**TASK PROMPT:** Copy out the records from the line with "green triangle: rotated 48 degrees clockwise" to the line with "green triangle: moved 3 px right, 2 px down", and include both of those lines. Omit the pictures from your copy.
----- MATERIAL FOR THE TASK
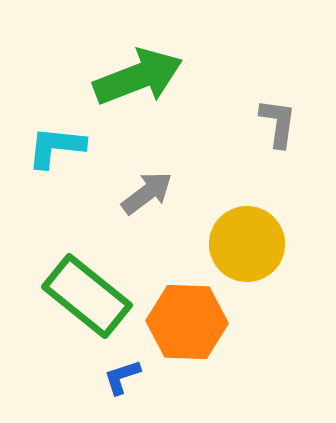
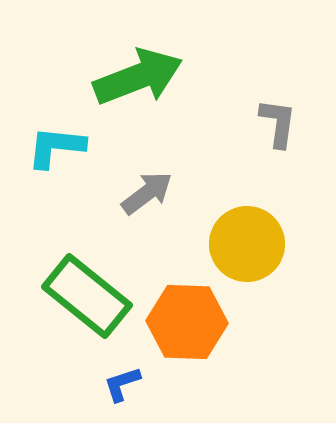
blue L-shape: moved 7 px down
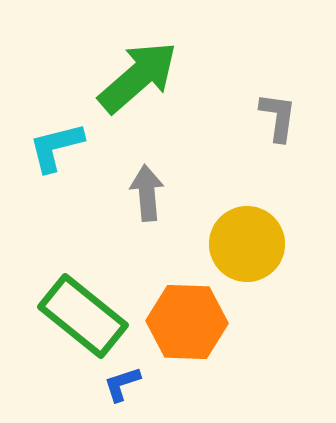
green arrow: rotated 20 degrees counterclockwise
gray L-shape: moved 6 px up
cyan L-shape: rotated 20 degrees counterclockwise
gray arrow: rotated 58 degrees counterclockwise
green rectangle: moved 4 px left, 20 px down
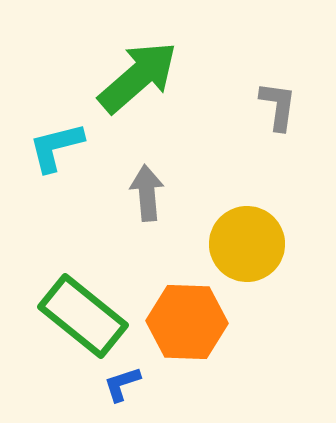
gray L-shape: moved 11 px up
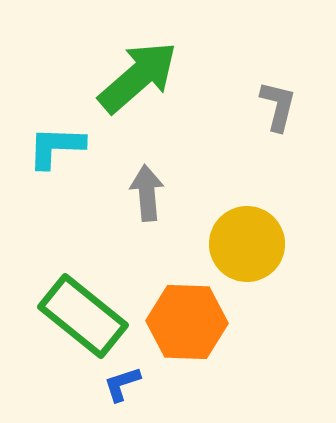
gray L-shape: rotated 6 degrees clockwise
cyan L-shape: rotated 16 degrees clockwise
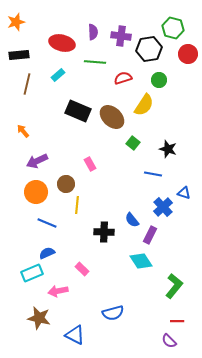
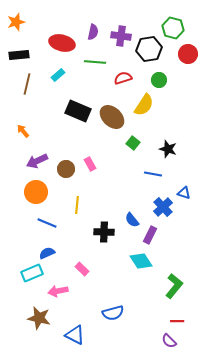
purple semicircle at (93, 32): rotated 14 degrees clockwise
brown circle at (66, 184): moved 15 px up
----------
----- MATERIAL FOR THE TASK
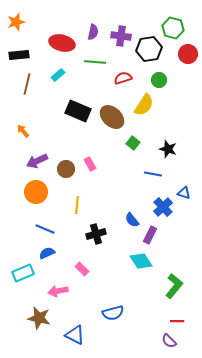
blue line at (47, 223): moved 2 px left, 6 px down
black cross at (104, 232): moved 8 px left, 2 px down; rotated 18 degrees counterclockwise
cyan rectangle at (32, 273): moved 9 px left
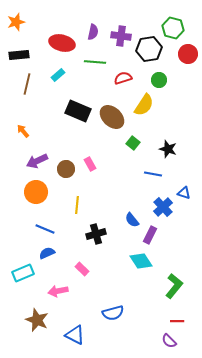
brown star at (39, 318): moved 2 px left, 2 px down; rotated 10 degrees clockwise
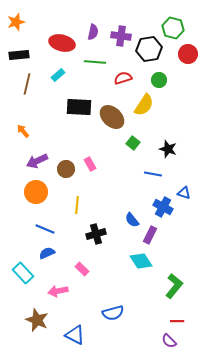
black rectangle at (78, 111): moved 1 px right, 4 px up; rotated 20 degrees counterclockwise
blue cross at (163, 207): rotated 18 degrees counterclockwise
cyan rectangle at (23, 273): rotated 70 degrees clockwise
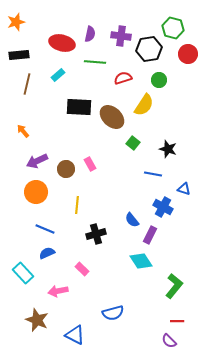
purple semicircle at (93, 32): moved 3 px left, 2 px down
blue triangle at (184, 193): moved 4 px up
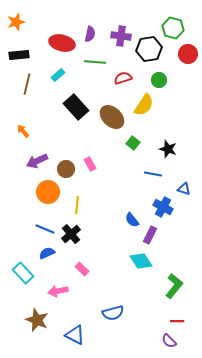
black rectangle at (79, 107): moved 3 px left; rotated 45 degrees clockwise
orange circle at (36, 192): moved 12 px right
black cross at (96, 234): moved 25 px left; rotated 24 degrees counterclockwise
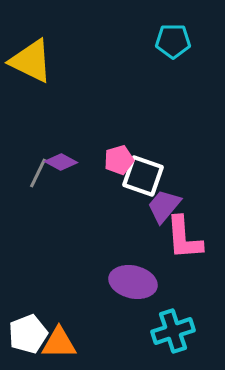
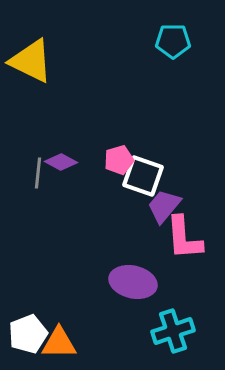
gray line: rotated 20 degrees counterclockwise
----------
----- MATERIAL FOR THE TASK
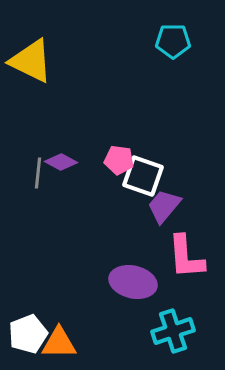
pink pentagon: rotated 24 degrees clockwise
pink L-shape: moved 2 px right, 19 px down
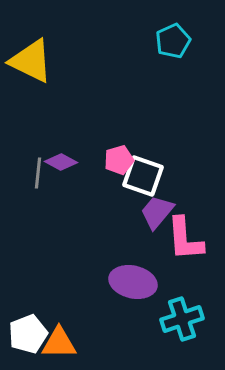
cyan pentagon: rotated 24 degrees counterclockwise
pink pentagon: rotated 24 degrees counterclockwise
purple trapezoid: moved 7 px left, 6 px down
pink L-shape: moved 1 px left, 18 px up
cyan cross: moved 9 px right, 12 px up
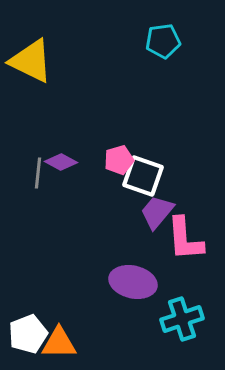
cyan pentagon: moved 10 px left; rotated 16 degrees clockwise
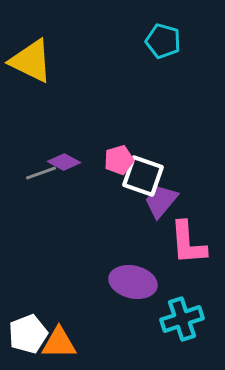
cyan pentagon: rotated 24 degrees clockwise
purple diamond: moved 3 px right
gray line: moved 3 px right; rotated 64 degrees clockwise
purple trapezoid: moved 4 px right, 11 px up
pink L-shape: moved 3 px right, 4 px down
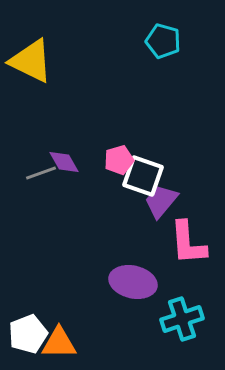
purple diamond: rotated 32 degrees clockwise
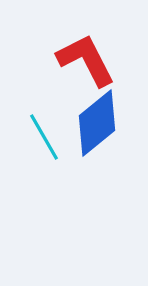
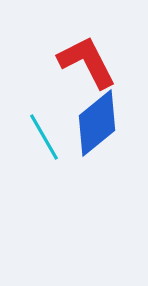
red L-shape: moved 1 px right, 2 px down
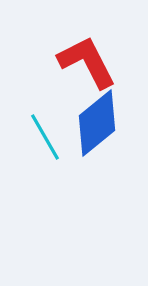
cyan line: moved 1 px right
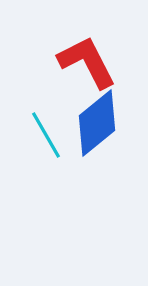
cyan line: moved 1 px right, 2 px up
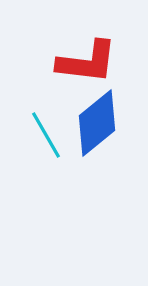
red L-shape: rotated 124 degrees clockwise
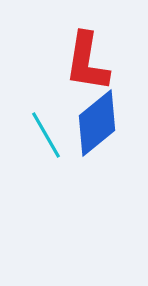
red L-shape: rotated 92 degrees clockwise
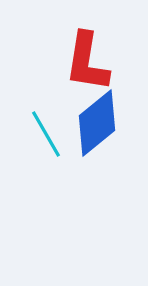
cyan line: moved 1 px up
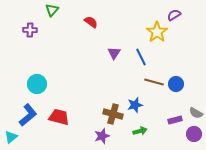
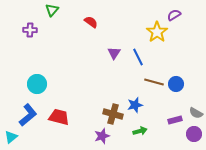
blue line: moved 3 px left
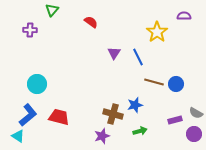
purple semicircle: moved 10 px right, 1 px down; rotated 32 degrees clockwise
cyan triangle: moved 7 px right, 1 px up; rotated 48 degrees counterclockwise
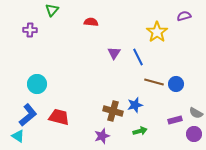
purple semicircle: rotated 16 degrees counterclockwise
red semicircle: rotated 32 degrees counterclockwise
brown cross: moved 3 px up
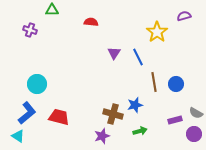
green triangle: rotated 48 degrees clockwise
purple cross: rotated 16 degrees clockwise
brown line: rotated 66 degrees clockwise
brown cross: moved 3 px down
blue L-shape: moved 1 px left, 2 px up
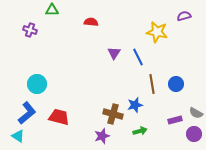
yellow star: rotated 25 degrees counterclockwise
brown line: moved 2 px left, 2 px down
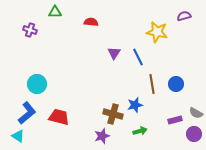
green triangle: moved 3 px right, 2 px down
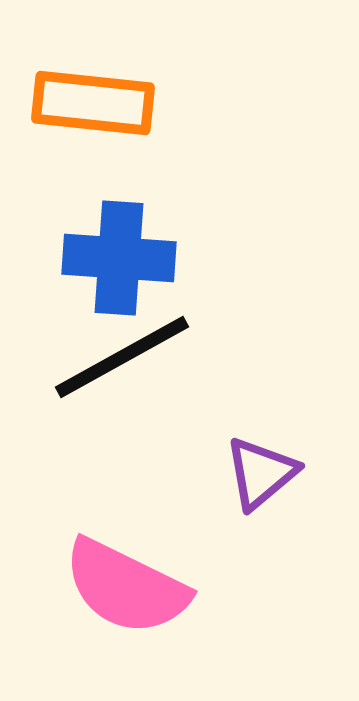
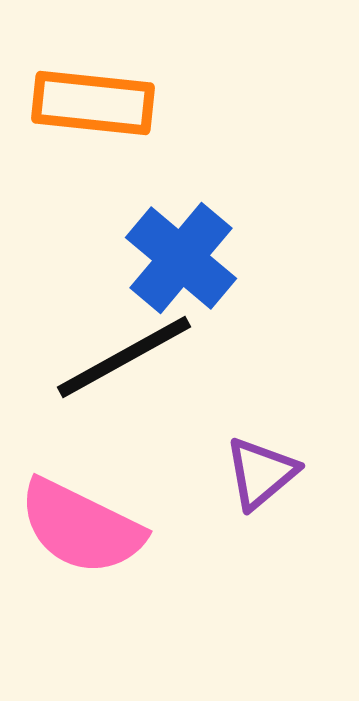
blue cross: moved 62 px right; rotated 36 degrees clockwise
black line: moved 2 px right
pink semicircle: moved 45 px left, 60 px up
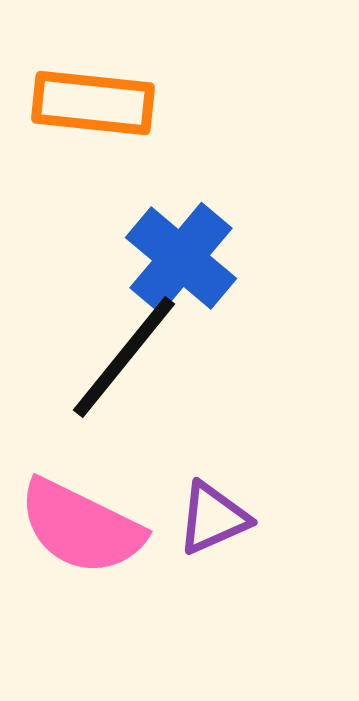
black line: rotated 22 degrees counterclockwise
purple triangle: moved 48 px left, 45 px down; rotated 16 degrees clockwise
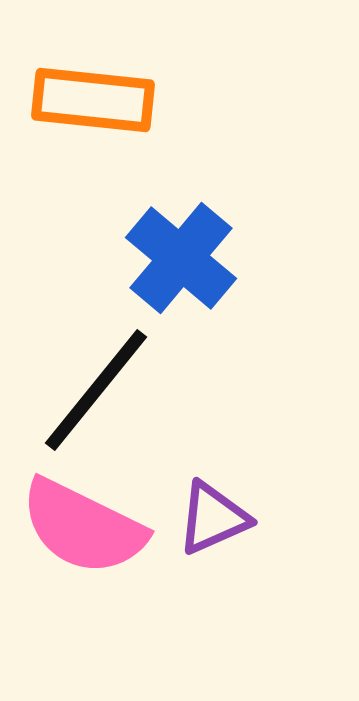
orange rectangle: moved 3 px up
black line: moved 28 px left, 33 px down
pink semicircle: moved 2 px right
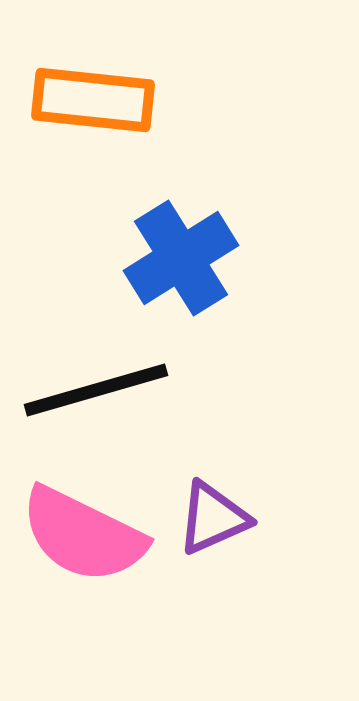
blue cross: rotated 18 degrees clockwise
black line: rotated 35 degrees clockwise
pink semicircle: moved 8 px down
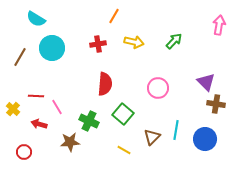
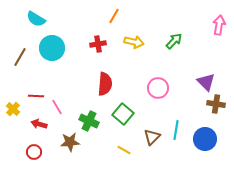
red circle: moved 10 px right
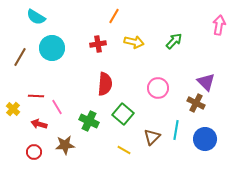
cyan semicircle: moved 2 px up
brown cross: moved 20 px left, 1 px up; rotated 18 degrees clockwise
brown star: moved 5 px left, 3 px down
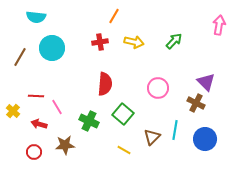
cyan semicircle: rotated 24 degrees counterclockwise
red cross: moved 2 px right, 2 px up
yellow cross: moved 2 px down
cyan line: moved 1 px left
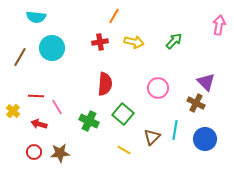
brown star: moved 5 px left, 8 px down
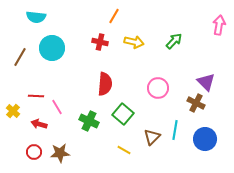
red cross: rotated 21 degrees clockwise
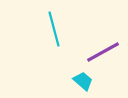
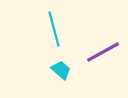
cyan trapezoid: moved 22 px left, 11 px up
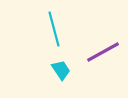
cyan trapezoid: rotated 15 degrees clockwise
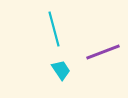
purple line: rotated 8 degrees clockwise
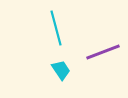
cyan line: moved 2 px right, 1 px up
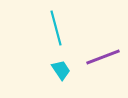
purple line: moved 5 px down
----------
**TASK SOLUTION:**
green triangle: rotated 48 degrees clockwise
purple cross: rotated 16 degrees clockwise
brown line: rotated 66 degrees clockwise
brown cross: moved 3 px down
blue L-shape: moved 1 px left, 2 px up
yellow star: rotated 25 degrees counterclockwise
brown line: moved 2 px left, 2 px down
green triangle: moved 3 px right, 2 px down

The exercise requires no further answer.